Each entry below should be given again exactly; the pictures stay out.

++++ Data extract ++++

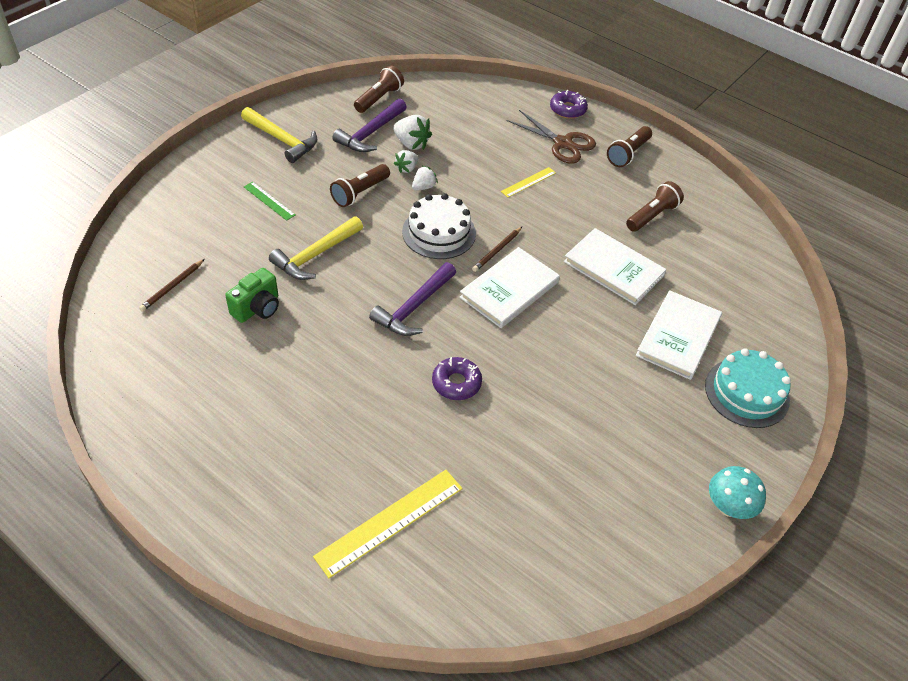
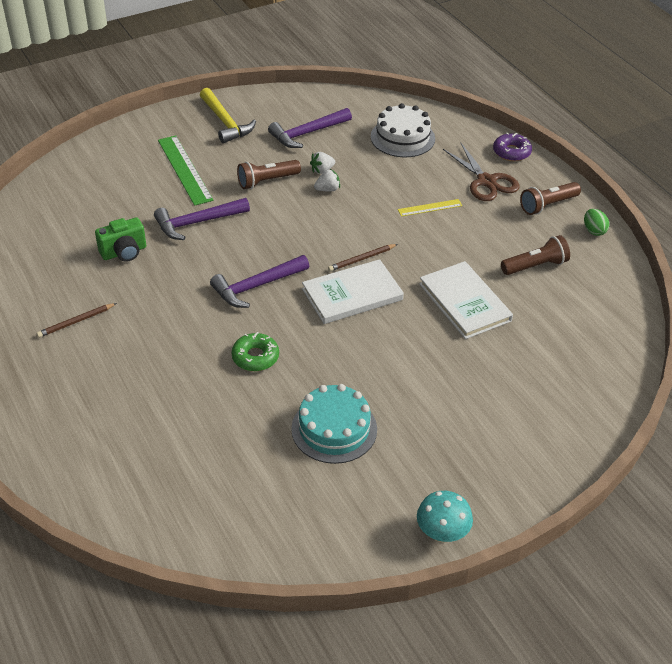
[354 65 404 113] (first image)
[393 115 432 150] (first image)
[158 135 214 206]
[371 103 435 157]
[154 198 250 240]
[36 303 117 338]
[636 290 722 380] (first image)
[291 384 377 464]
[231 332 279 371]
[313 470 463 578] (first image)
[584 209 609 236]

++++

The completed task —
[354 65 404 113] (first image)
[393 115 432 150] (first image)
[158 135 214 206]
[371 103 435 157]
[154 198 250 240]
[36 303 117 338]
[636 290 722 380] (first image)
[291 384 377 464]
[231 332 279 371]
[313 470 463 578] (first image)
[584 209 609 236]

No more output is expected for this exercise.